**Instructions for the task**
Exactly as they stand, the data below are to be printed again.

**Exercise material**
[Start of Attachment]
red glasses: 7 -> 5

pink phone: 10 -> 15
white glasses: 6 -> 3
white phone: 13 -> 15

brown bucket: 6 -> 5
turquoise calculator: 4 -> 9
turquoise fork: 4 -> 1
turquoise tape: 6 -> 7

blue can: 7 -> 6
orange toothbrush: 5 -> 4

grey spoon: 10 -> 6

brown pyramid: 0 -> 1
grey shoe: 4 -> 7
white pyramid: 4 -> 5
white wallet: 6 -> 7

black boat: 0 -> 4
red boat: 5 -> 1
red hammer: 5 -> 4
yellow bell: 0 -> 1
[End of Attachment]
**Response to the task**
red glasses: 7 -> 5

pink phone: 10 -> 15
white glasses: 6 -> 3
white phone: 13 -> 15

brown bucket: 6 -> 5
turquoise calculator: 4 -> 9
turquoise fork: 4 -> 1
turquoise tape: 6 -> 7

blue can: 7 -> 6
orange toothbrush: 5 -> 4

grey spoon: 10 -> 6

brown pyramid: 0 -> 1
grey shoe: 4 -> 7
white pyramid: 4 -> 5
white wallet: 6 -> 7

black boat: 0 -> 4
red boat: 5 -> 1
red hammer: 5 -> 4
yellow bell: 0 -> 1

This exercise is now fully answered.